◆ **Task statement**
Transcribe the records that follow exactly. Skip the pictures.

......

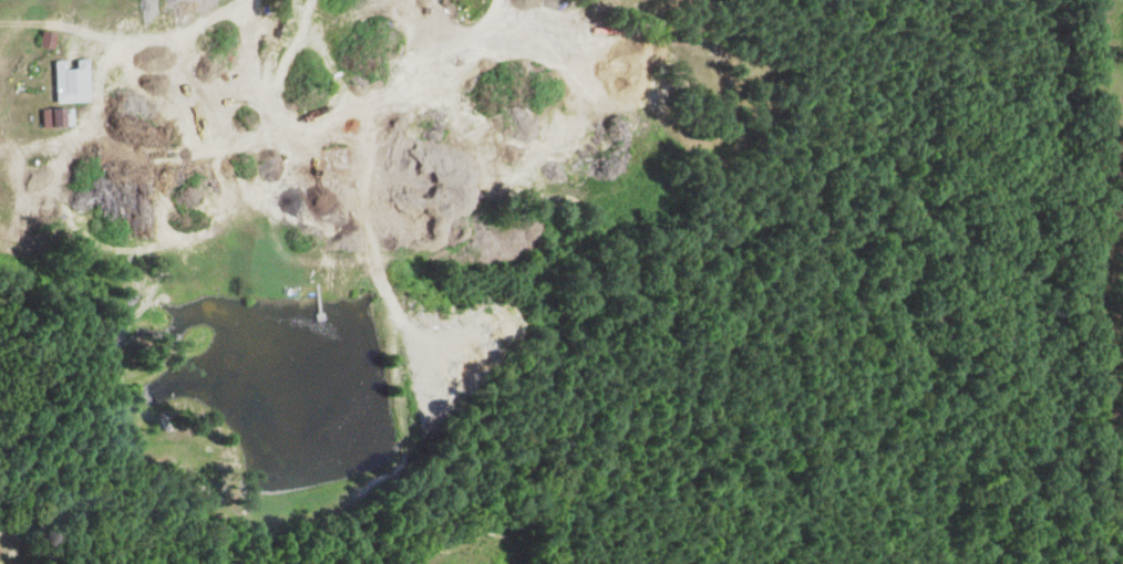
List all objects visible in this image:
building: (45, 40)
road: (140, 55)
building: (66, 82)
building: (50, 118)
road: (275, 143)

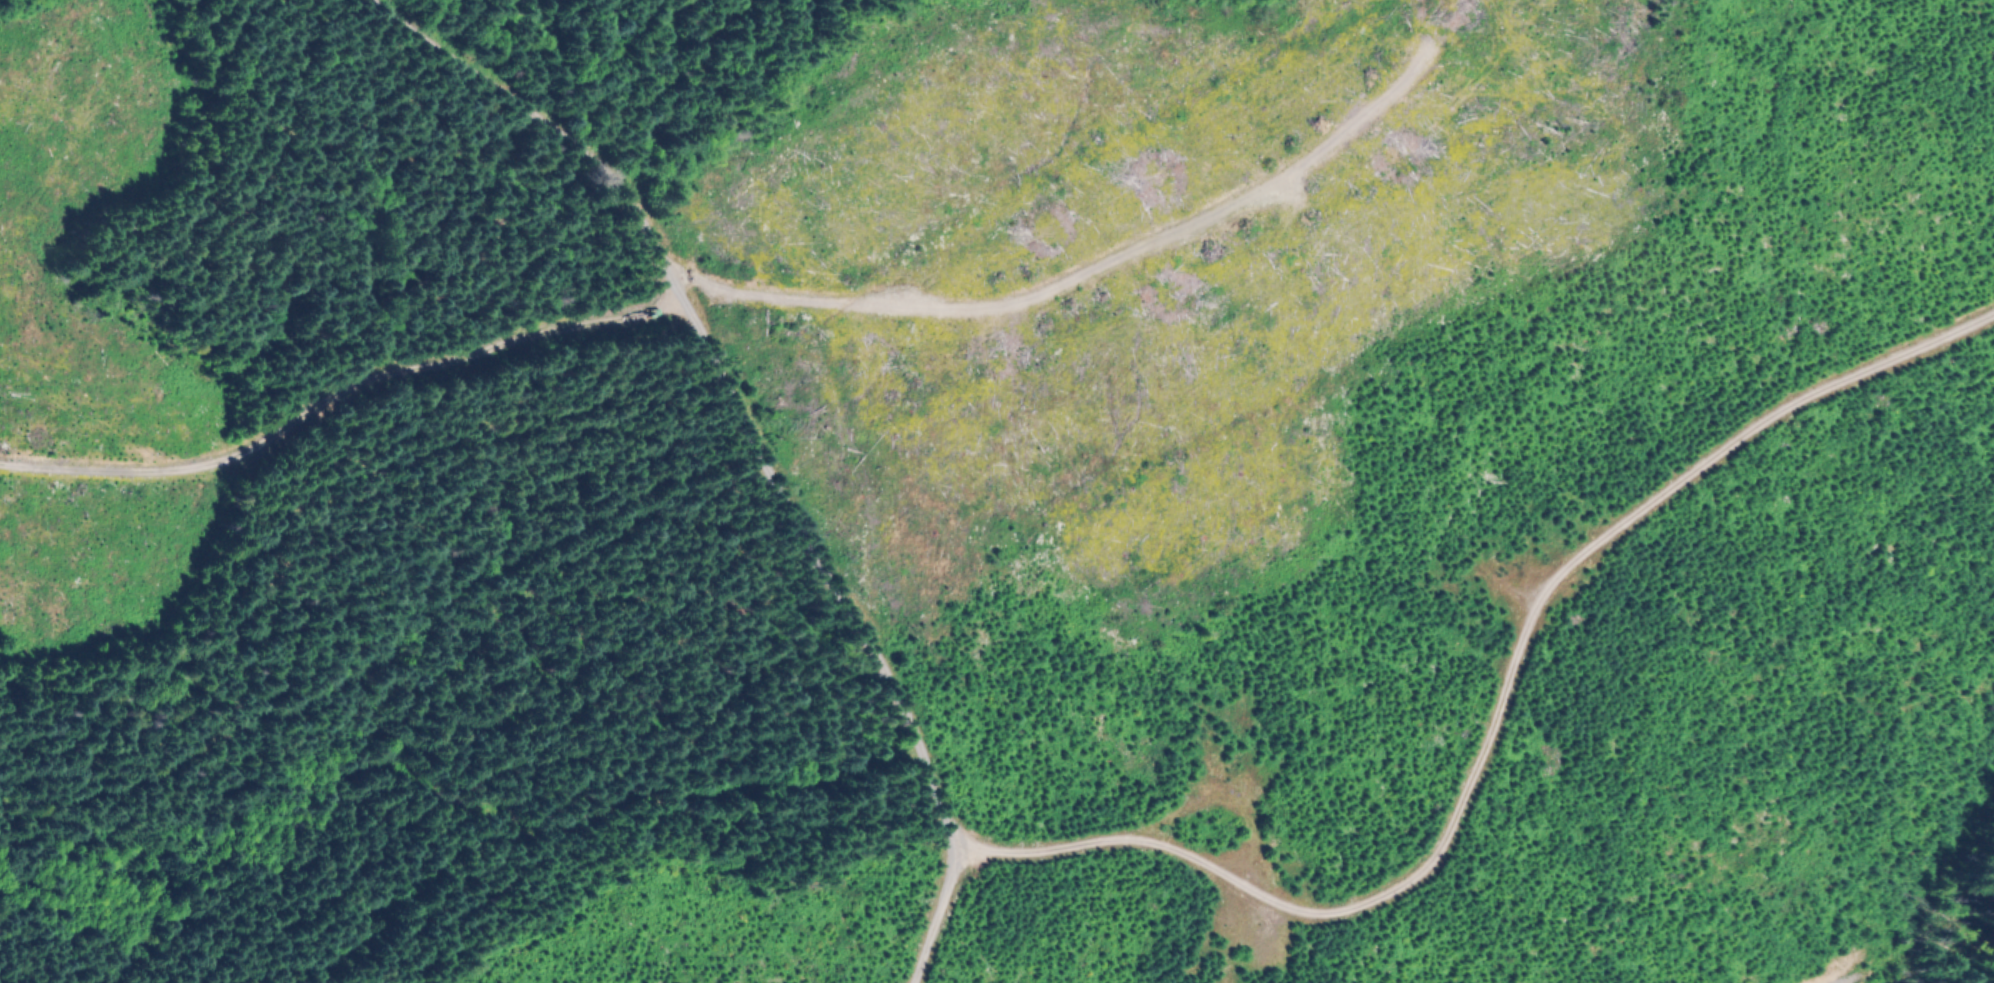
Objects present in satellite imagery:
road: (341, 395)
road: (755, 436)
road: (1492, 719)

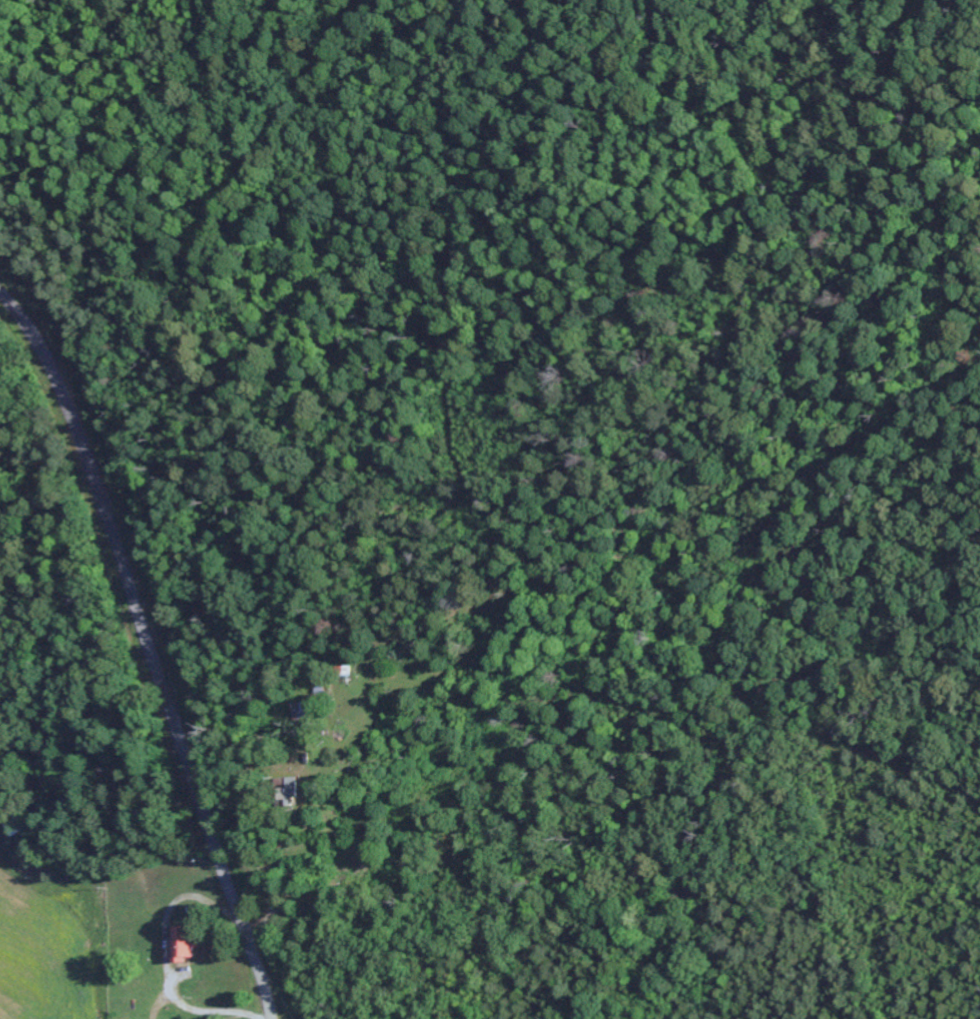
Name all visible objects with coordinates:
road: (149, 648)
building: (309, 710)
building: (291, 792)
building: (185, 943)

......

◆ **Response to this exercise**
List all objects visible in this image:
building: (45, 40)
road: (140, 55)
building: (66, 82)
building: (50, 118)
road: (275, 143)

Objects present in satellite imagery:
road: (341, 395)
road: (755, 436)
road: (1492, 719)

Name all visible objects with coordinates:
road: (149, 648)
building: (309, 710)
building: (291, 792)
building: (185, 943)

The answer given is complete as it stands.